## EXERCISE:
Lines with the word "LEDK" are the answer; copy each of them from the data below.

## SUPPLIED MATERIAL:
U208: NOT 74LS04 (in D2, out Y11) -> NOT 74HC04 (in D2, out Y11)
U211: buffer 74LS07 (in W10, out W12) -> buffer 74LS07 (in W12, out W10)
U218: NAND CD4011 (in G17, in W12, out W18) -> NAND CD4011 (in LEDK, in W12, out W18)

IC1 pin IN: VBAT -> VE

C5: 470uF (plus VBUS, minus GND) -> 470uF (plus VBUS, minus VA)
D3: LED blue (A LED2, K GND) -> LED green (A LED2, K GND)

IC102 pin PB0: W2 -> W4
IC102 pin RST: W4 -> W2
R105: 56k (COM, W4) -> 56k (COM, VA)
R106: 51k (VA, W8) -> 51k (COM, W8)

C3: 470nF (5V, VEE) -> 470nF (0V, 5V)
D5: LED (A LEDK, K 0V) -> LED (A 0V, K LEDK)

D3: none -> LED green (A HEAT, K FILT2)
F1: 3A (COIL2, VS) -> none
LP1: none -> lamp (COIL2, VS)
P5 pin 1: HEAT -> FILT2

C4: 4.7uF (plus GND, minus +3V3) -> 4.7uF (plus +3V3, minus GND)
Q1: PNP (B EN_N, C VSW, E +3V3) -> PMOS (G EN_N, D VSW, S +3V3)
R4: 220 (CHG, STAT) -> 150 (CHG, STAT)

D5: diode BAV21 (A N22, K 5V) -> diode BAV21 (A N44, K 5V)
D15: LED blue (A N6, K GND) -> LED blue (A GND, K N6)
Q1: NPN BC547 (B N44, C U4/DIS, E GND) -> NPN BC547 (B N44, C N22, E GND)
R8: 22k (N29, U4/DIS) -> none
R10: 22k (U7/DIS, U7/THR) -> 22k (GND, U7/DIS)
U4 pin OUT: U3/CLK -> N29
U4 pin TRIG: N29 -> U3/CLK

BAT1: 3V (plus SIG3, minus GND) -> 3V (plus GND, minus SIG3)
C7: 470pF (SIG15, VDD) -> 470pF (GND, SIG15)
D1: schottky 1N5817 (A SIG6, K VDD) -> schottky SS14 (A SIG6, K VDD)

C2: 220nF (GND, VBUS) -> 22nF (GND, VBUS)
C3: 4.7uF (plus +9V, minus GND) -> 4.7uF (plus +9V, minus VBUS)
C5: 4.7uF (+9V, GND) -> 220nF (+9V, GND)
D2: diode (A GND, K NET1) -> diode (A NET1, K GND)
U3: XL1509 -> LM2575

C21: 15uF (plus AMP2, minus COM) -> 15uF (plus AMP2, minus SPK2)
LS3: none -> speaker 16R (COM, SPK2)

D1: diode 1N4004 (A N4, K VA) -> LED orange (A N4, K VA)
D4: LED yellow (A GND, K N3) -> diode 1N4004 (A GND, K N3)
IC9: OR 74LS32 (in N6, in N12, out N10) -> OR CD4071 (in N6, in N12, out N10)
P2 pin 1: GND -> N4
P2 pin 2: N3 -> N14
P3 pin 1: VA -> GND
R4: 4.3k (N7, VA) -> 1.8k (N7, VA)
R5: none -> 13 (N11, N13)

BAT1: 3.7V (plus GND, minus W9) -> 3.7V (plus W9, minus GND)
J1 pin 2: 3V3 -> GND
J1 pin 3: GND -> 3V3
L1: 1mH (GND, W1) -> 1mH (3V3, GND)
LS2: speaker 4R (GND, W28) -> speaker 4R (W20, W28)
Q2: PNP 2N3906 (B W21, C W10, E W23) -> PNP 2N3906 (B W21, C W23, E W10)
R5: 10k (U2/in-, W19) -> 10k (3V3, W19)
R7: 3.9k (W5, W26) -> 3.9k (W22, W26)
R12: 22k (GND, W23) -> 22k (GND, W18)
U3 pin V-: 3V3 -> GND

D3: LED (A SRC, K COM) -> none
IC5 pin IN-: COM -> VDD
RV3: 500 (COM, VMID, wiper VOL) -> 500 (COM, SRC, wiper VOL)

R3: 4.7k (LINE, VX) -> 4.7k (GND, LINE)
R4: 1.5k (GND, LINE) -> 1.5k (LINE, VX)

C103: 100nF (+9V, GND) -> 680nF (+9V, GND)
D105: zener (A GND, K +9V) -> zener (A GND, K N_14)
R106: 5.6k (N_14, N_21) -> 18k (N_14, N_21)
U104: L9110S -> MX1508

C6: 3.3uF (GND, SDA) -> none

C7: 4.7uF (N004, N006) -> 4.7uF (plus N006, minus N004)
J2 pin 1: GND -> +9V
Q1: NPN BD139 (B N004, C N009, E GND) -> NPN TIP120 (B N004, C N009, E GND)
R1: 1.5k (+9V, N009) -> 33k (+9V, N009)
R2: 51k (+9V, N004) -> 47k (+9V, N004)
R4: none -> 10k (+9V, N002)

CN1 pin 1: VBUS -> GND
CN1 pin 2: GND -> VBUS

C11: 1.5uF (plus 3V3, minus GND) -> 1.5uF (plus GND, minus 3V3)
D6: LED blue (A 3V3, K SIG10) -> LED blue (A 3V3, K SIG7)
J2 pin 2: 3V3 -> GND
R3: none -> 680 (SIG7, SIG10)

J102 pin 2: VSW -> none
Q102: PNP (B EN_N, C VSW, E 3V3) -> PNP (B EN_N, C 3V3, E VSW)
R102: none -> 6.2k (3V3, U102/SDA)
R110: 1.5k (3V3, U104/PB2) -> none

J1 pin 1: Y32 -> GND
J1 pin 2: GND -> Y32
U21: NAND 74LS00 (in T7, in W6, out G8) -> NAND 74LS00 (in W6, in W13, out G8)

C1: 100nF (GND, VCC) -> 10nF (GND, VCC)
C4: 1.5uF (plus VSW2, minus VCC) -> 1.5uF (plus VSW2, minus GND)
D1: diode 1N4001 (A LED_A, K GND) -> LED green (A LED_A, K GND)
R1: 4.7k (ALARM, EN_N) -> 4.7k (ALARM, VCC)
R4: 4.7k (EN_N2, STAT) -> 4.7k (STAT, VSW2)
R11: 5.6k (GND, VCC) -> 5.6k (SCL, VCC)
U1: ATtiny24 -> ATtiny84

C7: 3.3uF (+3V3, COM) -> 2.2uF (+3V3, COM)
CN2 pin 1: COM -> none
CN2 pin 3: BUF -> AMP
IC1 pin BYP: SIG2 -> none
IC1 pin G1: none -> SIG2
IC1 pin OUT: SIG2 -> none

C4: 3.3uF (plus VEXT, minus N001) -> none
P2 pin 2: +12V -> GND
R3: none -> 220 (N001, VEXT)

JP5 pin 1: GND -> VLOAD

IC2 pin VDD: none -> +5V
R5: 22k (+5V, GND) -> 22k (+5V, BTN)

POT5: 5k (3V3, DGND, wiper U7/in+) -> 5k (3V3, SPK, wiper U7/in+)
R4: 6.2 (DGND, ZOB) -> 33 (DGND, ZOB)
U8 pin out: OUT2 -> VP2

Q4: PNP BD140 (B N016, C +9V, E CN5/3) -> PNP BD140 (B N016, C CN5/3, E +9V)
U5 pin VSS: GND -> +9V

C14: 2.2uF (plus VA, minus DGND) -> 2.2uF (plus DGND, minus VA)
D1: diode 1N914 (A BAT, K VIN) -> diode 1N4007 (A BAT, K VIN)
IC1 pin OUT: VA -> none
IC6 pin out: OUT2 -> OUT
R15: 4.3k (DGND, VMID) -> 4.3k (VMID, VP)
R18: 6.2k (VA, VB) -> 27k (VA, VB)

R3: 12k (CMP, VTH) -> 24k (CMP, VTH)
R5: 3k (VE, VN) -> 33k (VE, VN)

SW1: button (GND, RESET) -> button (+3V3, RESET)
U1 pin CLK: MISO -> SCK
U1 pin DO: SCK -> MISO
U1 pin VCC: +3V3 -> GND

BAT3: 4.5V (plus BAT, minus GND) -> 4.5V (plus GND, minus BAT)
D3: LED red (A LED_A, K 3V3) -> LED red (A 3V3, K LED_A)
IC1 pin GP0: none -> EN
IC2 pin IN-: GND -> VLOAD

## RESULT:
U218: NAND CD4011 (in G17, in W12, out W18) -> NAND CD4011 (in LEDK, in W12, out W18)
D5: LED (A LEDK, K 0V) -> LED (A 0V, K LEDK)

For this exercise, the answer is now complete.